(Exercise aim) Using the listing below, extract each line that has the word "turquoise" in it.

• • •

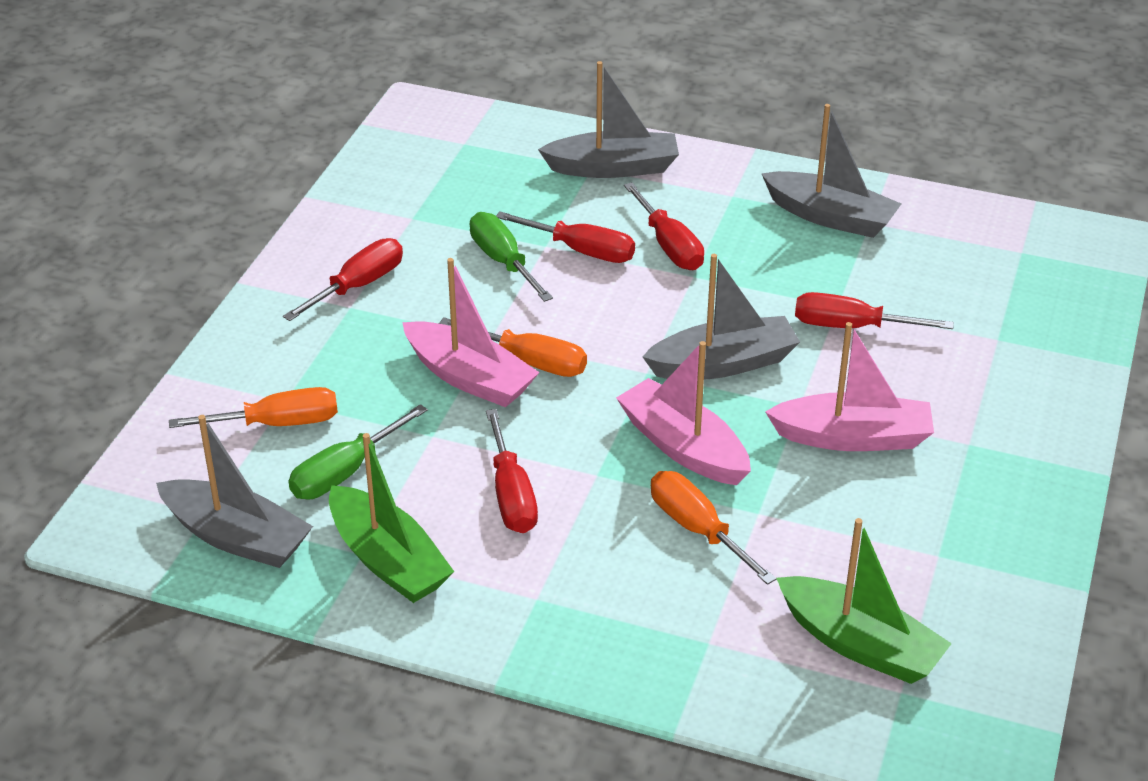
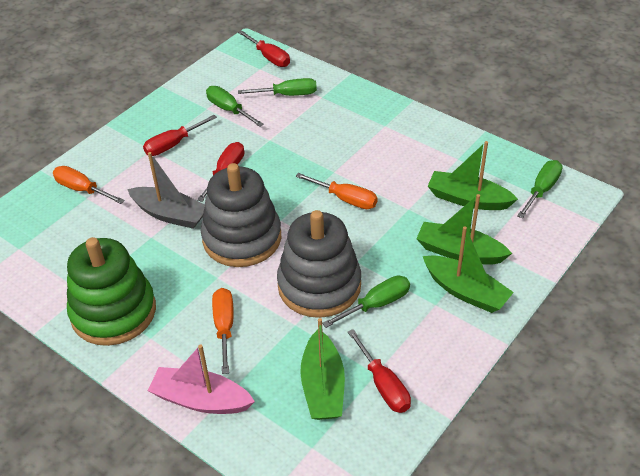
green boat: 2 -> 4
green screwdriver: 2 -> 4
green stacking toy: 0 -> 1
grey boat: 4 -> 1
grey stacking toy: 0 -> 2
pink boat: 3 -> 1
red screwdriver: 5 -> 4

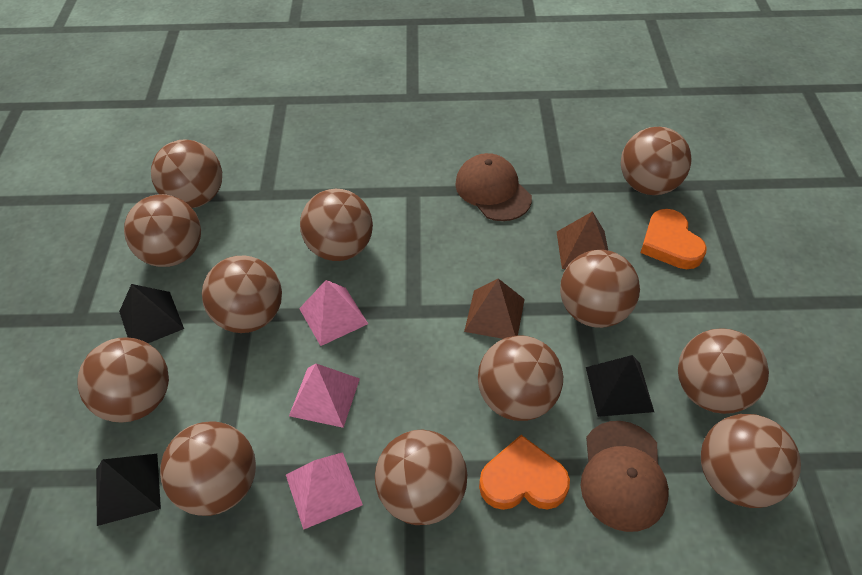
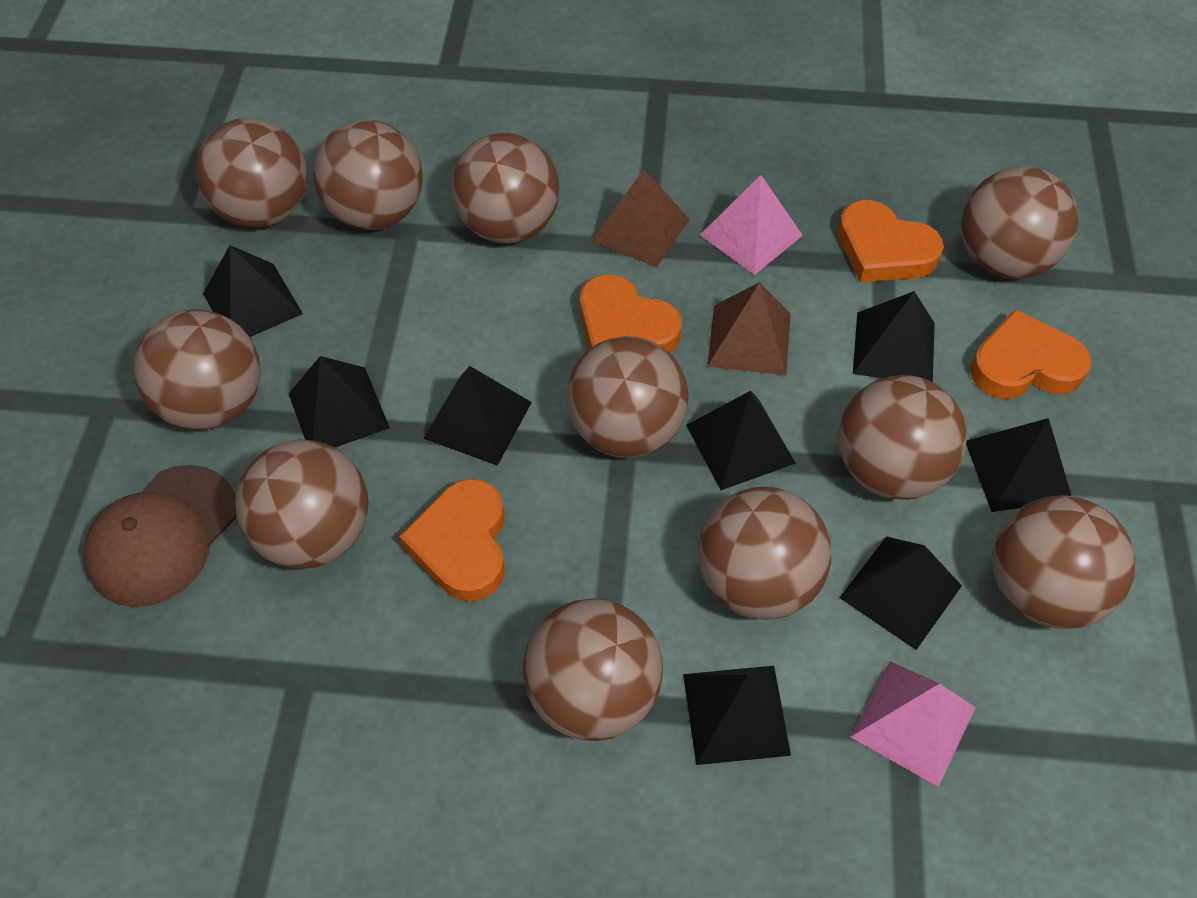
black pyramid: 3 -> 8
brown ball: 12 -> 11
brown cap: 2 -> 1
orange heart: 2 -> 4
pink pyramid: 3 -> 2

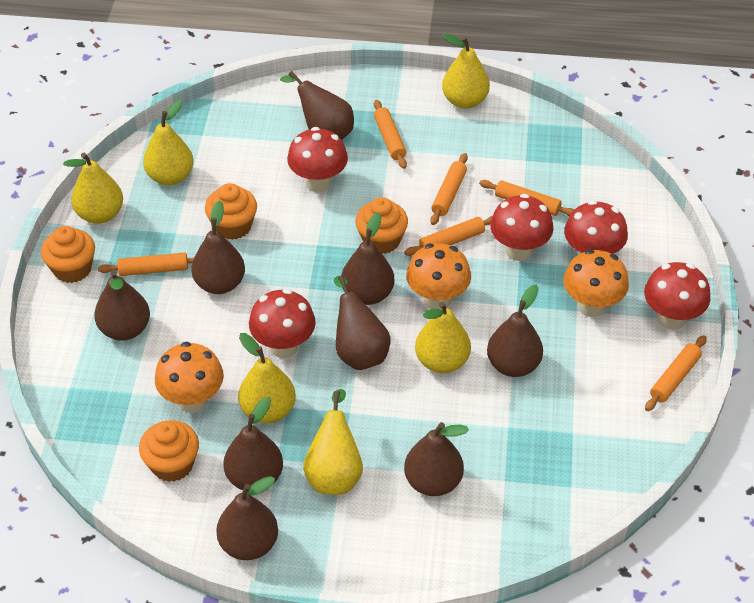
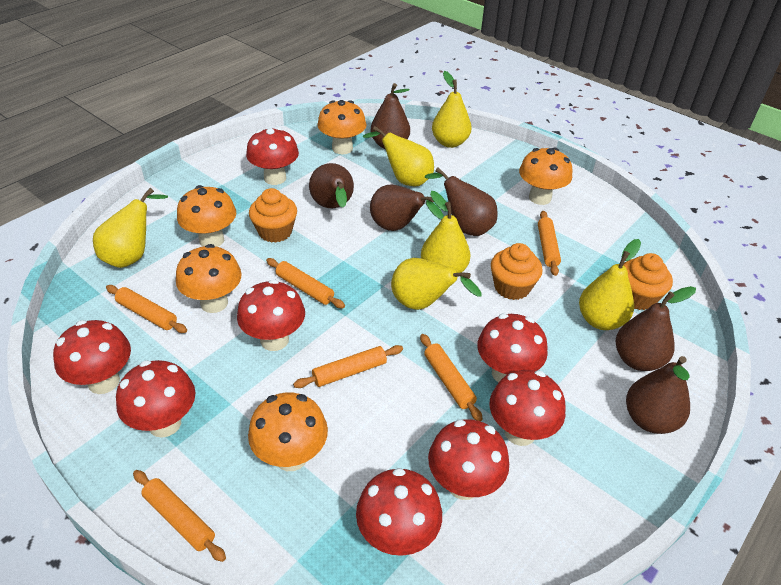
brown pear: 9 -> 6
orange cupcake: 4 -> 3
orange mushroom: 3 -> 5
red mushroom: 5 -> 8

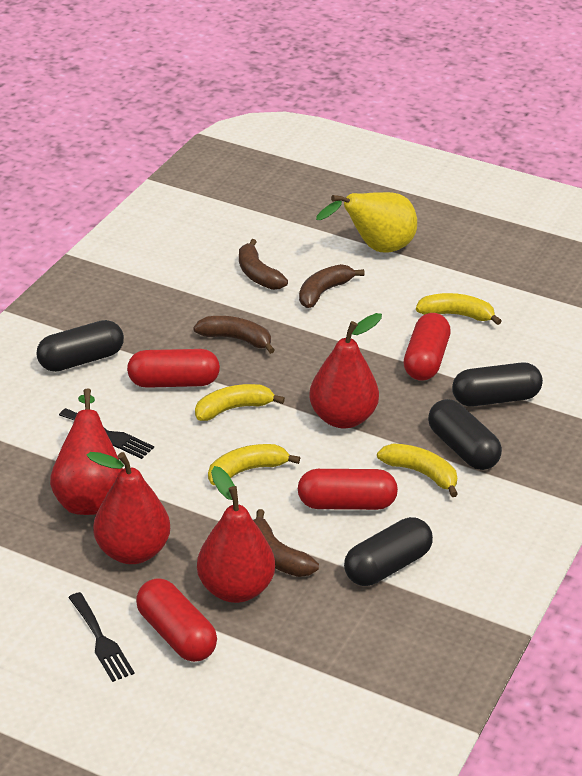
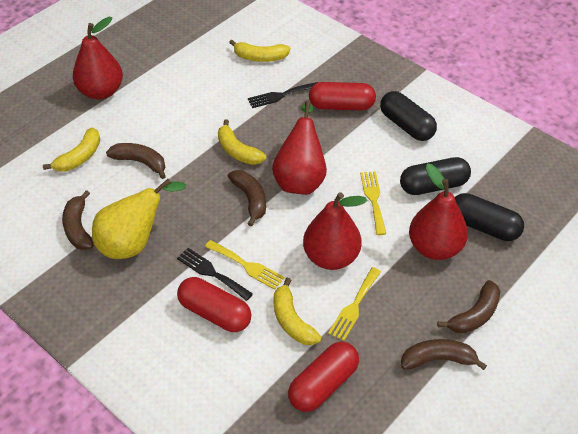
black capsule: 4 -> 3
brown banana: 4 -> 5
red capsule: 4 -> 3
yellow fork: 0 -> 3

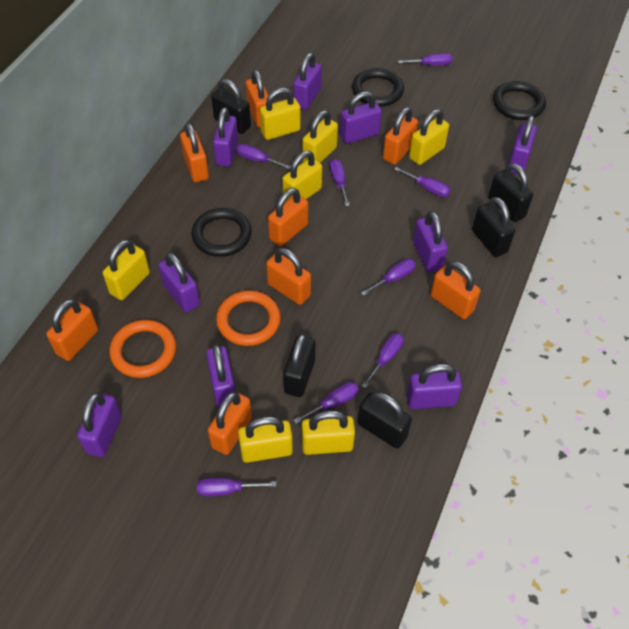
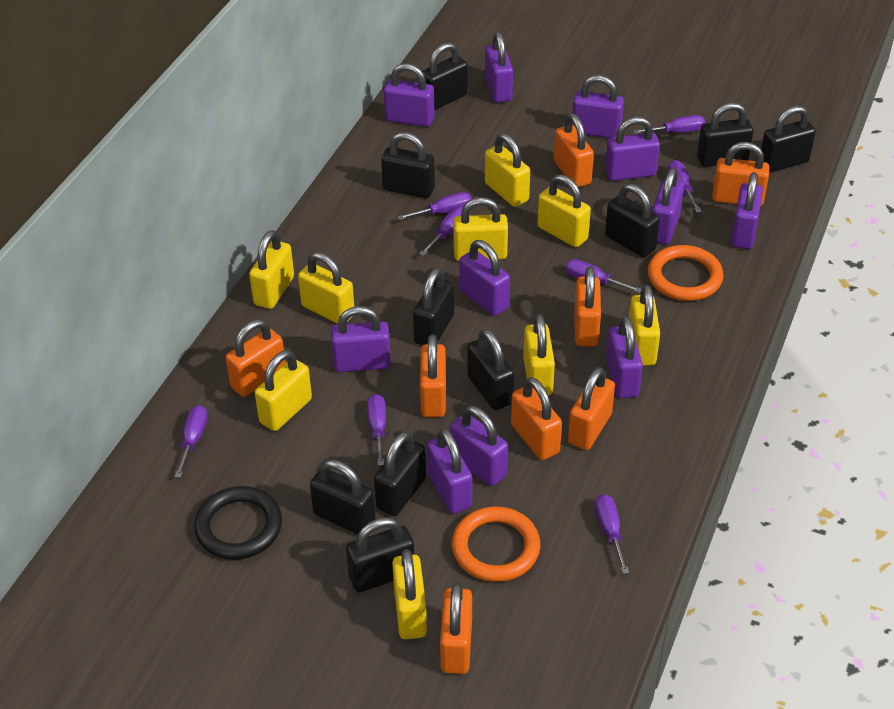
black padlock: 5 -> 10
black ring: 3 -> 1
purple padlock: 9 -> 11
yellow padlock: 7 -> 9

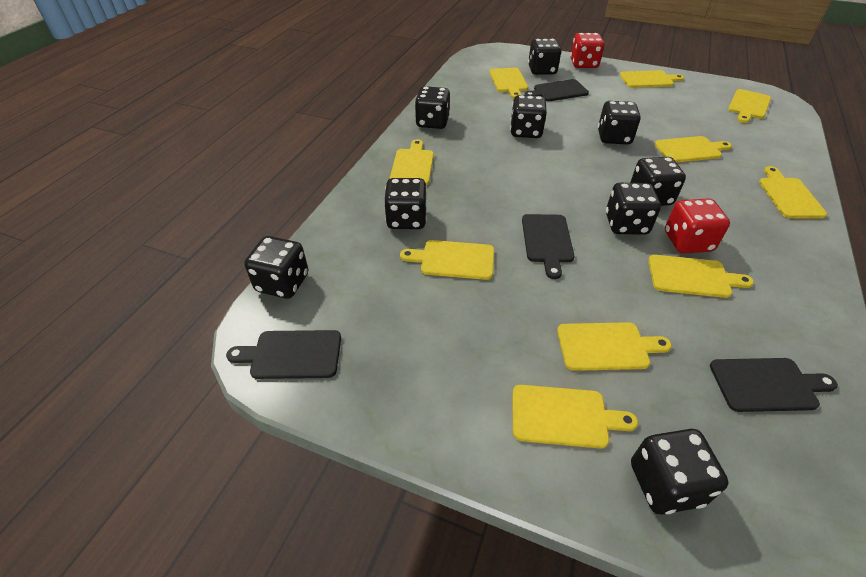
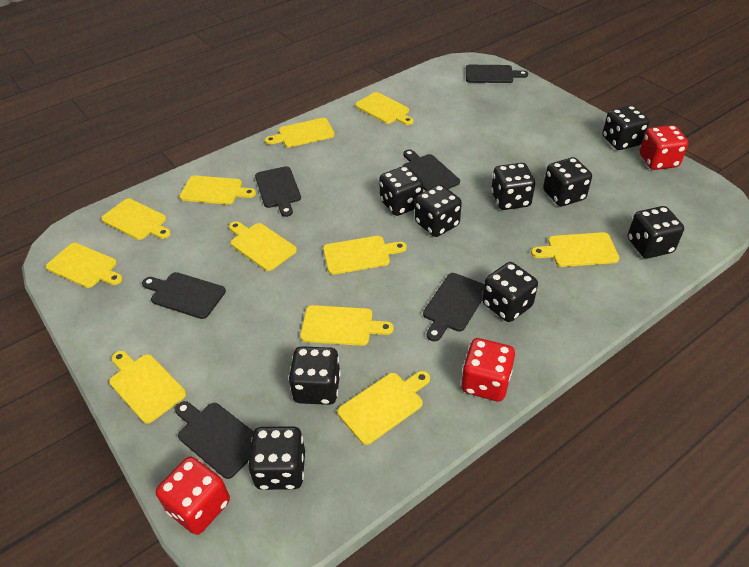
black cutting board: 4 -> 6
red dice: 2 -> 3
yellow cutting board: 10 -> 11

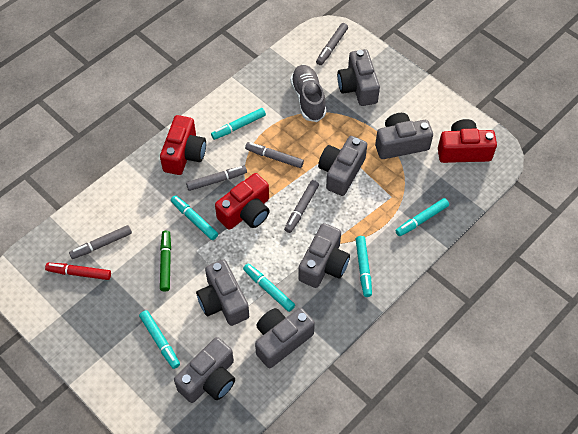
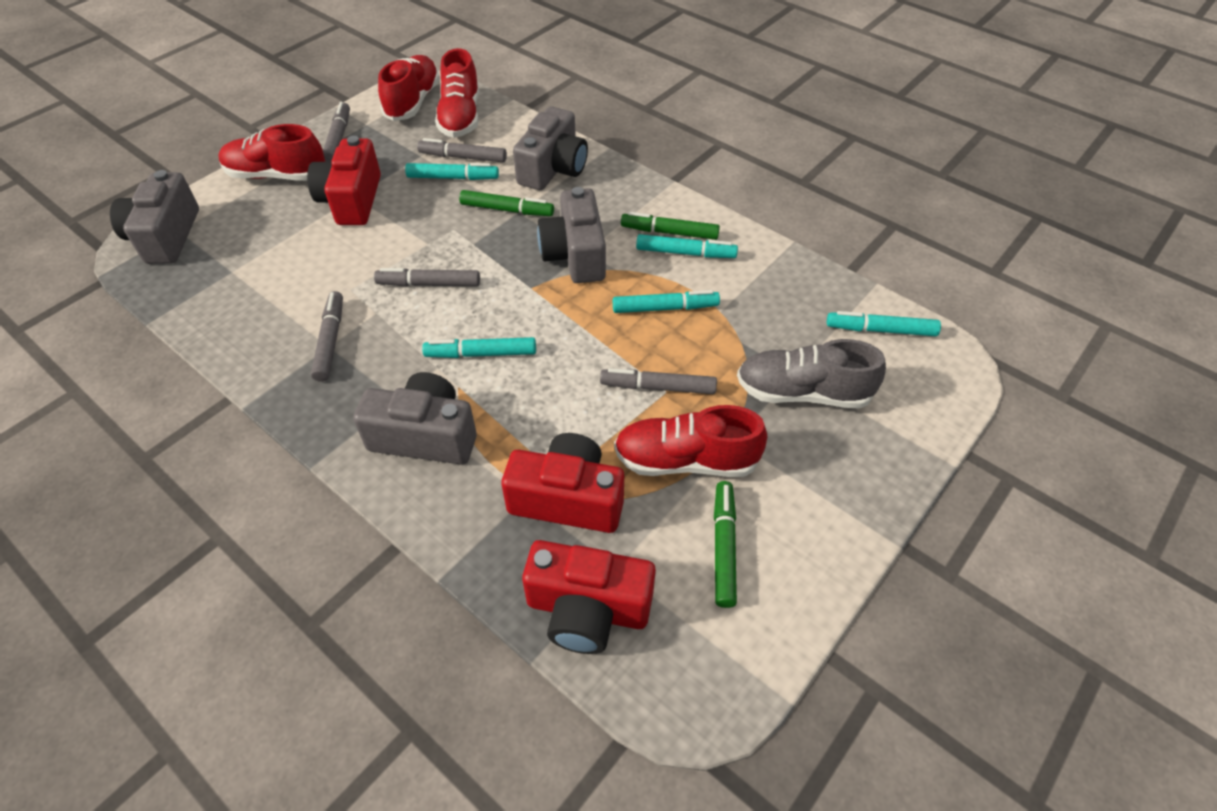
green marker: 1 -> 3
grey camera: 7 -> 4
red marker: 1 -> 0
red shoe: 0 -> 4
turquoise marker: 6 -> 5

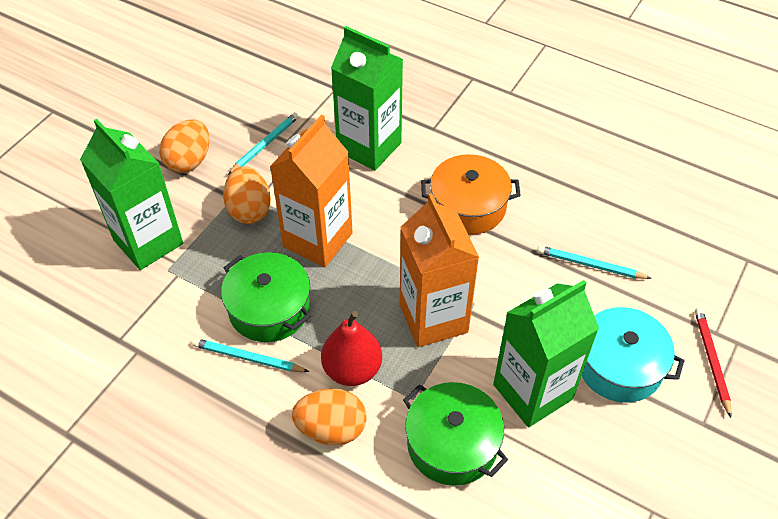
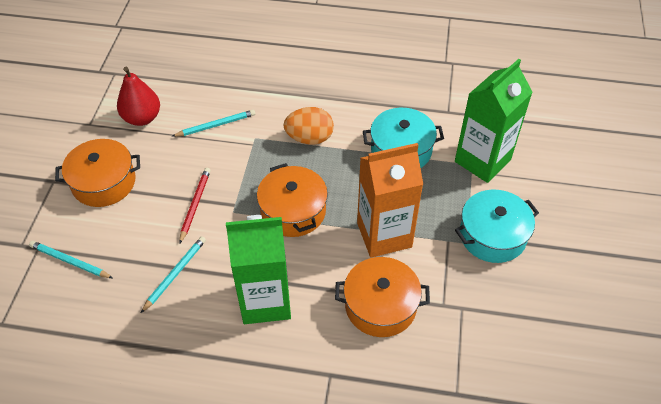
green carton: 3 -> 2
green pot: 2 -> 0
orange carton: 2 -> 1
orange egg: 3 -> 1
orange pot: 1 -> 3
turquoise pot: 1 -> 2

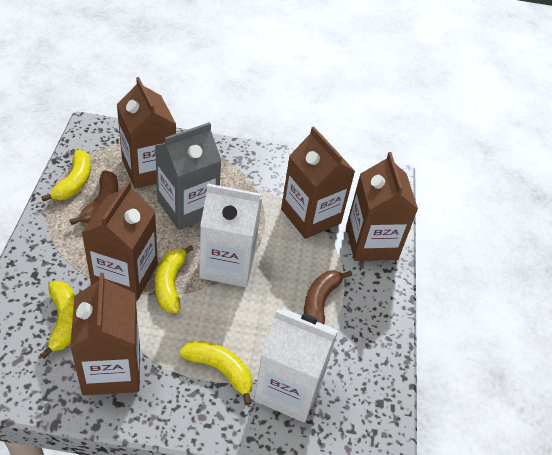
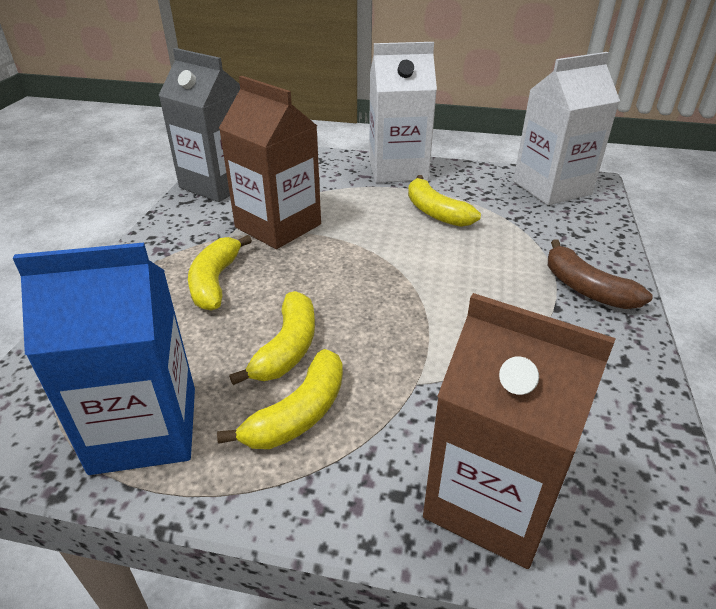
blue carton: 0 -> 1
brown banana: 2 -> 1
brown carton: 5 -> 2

• • •

(Solution to this task)
turquoise marker: 6 -> 5
turquoise pot: 1 -> 2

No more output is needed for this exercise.